(Records for the exercise)
- - - -

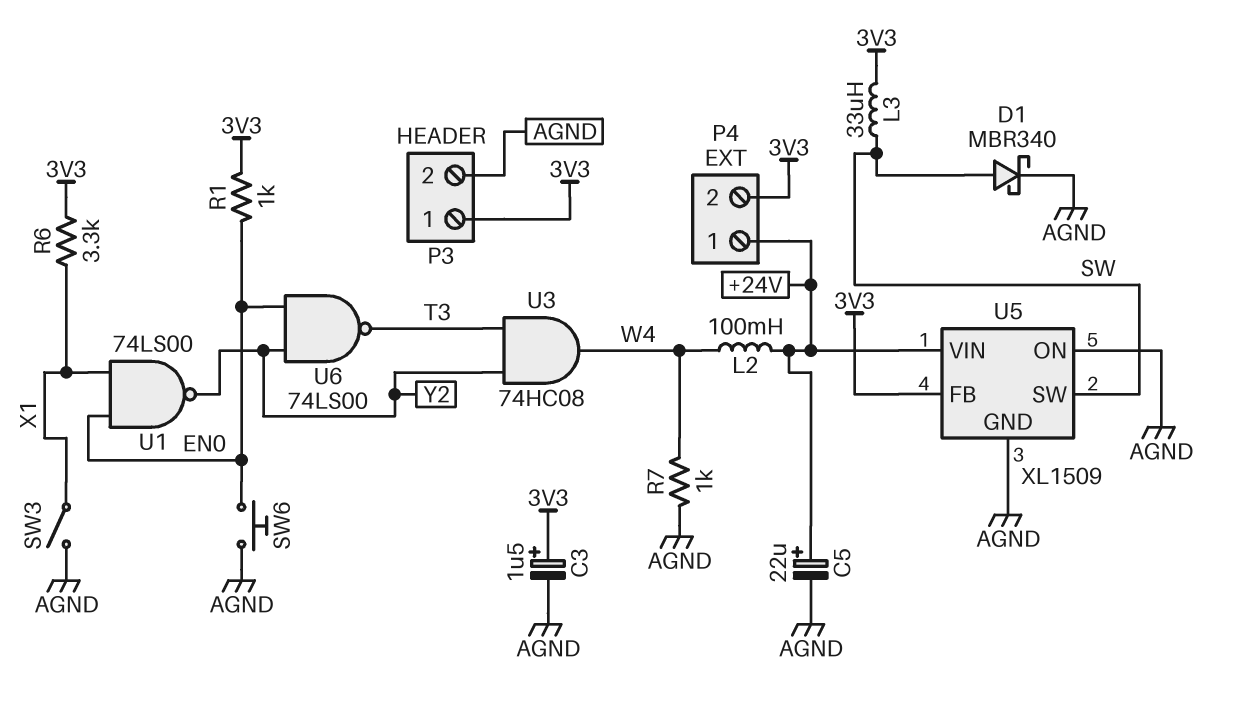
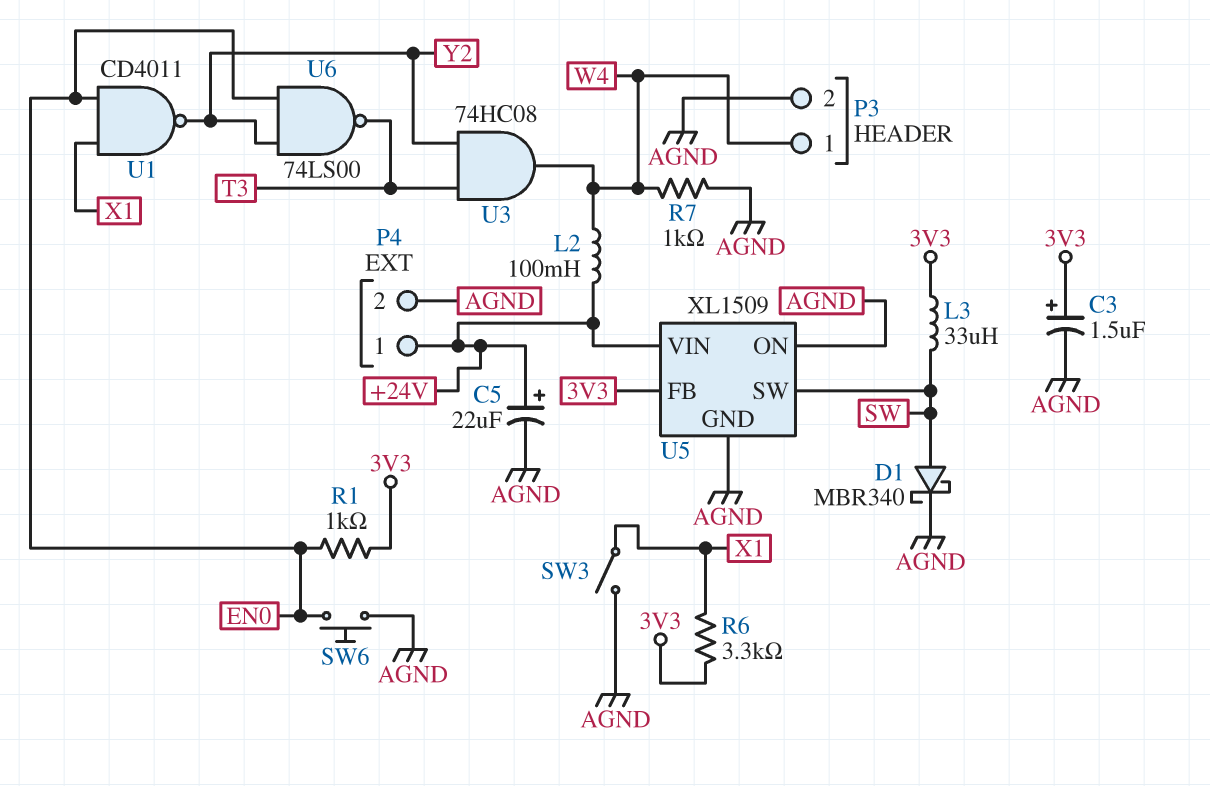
P3 pin 1: 3V3 -> W4
P4 pin 2: 3V3 -> AGND
U1: NAND 74LS00 (in EN0, in X1, out Y2) -> NAND CD4011 (in EN0, in X1, out Y2)

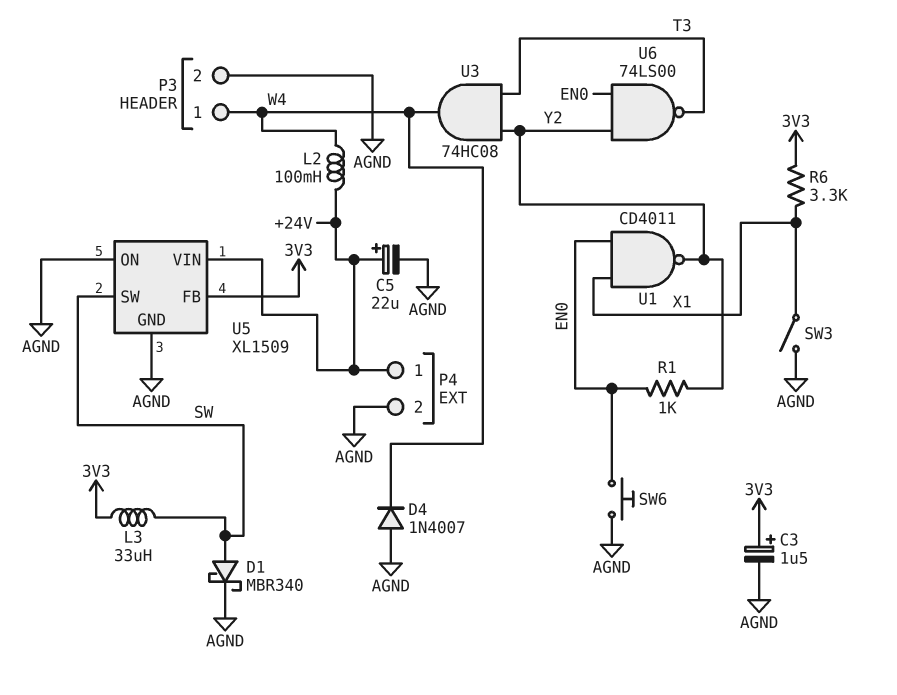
D4: none -> diode 1N4007 (A AGND, K W4)
R1: 1k (3V3, EN0) -> 1k (EN0, Y2)
R7: 1k (AGND, W4) -> none

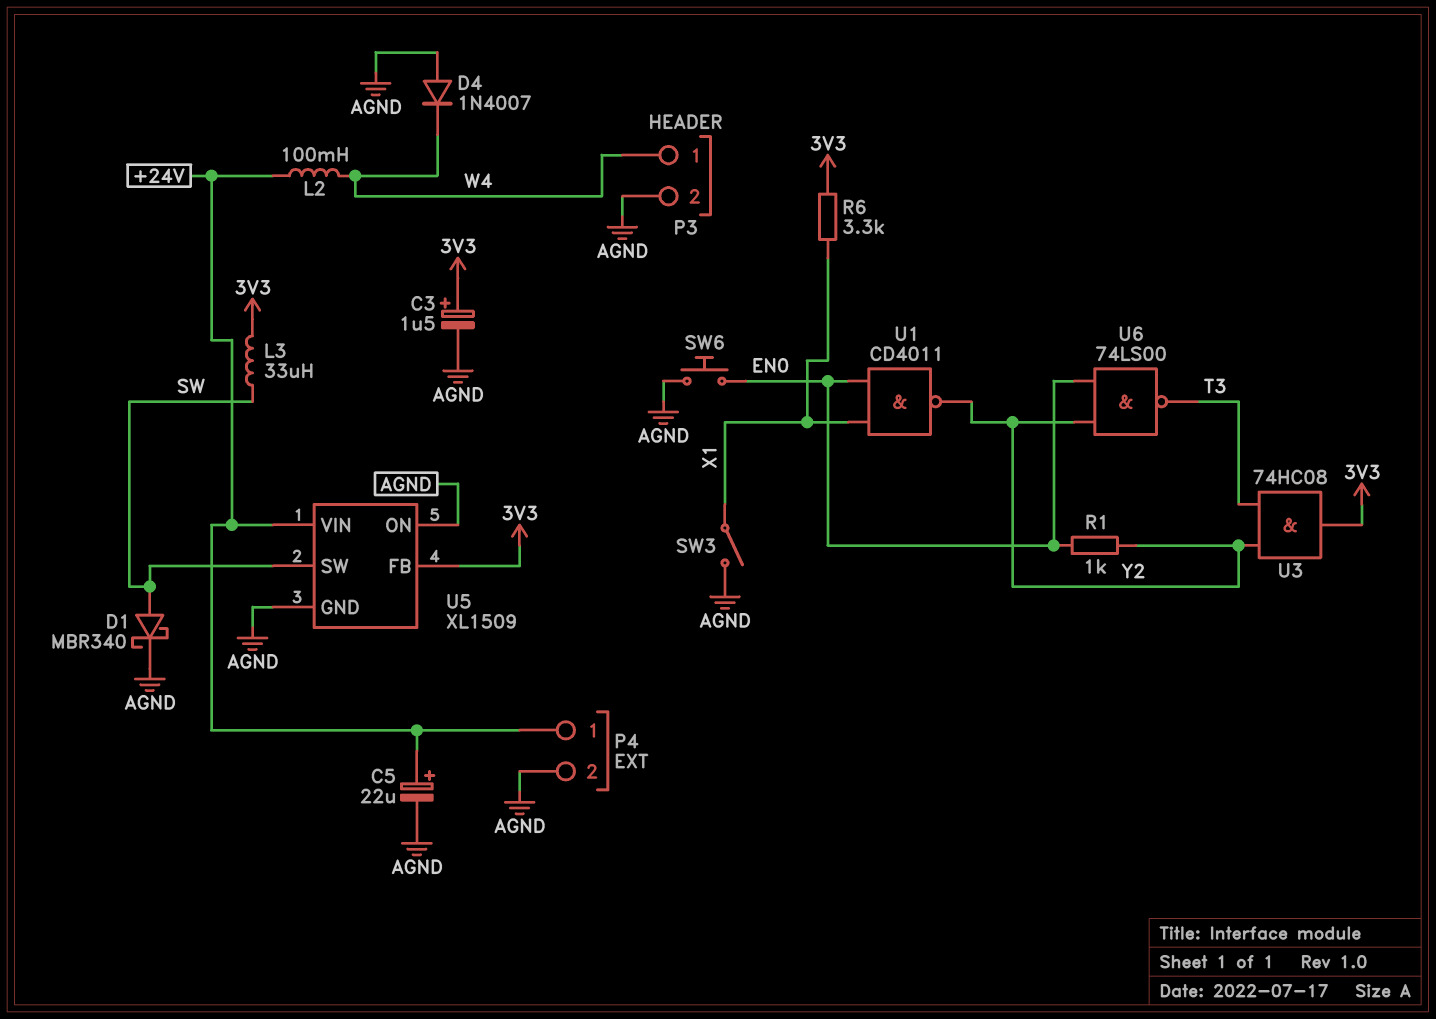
U3: AND 74HC08 (in T3, in Y2, out W4) -> AND 74HC08 (in T3, in Y2, out 3V3)

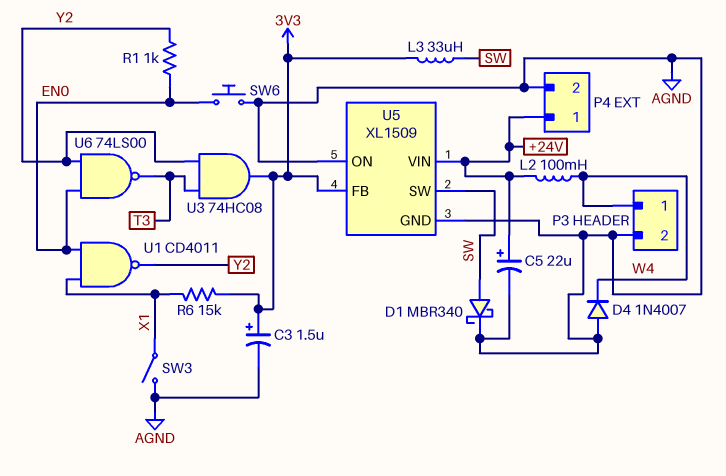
R6: 3.3k (3V3, X1) -> 15k (3V3, X1)

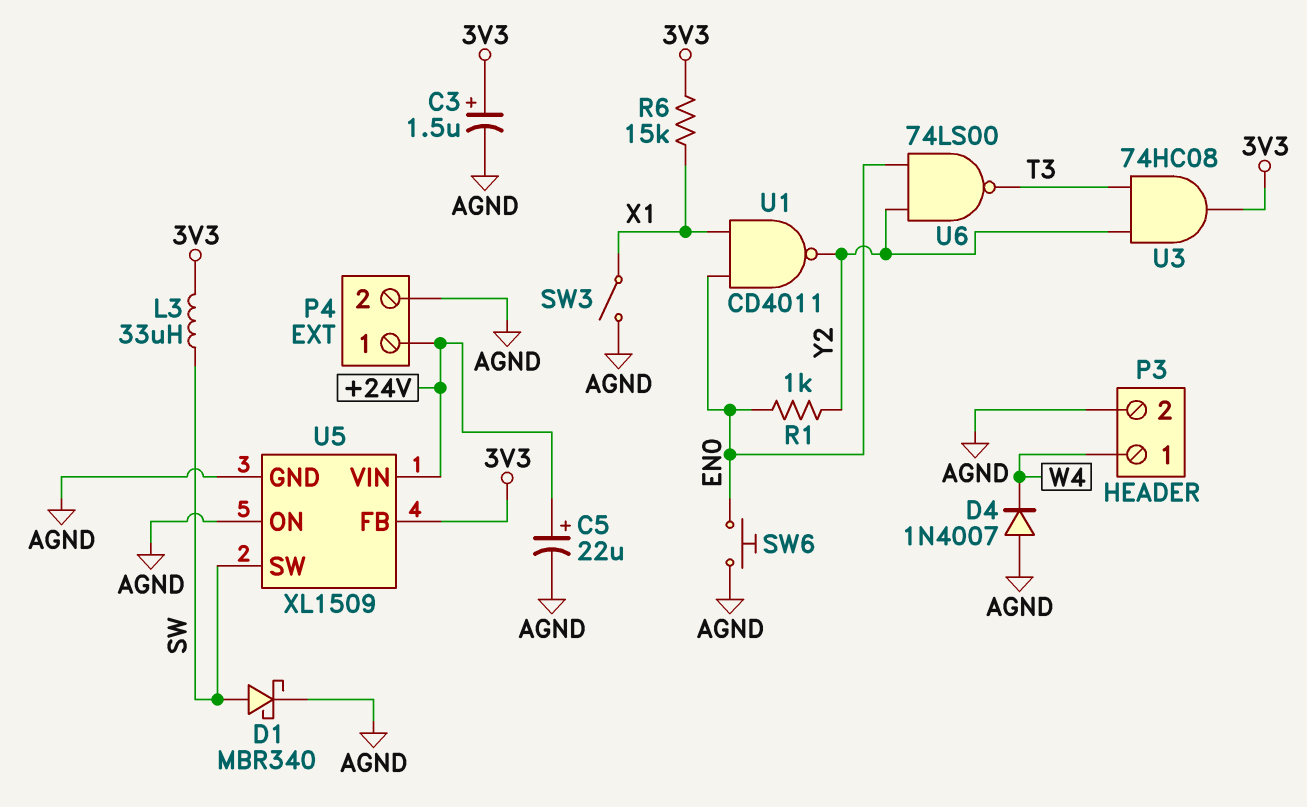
L2: 100mH (+24V, W4) -> none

- - - -

If a line of the entries holds the word "AGND", copy it out.

P4 pin 2: 3V3 -> AGND
D4: none -> diode 1N4007 (A AGND, K W4)
R7: 1k (AGND, W4) -> none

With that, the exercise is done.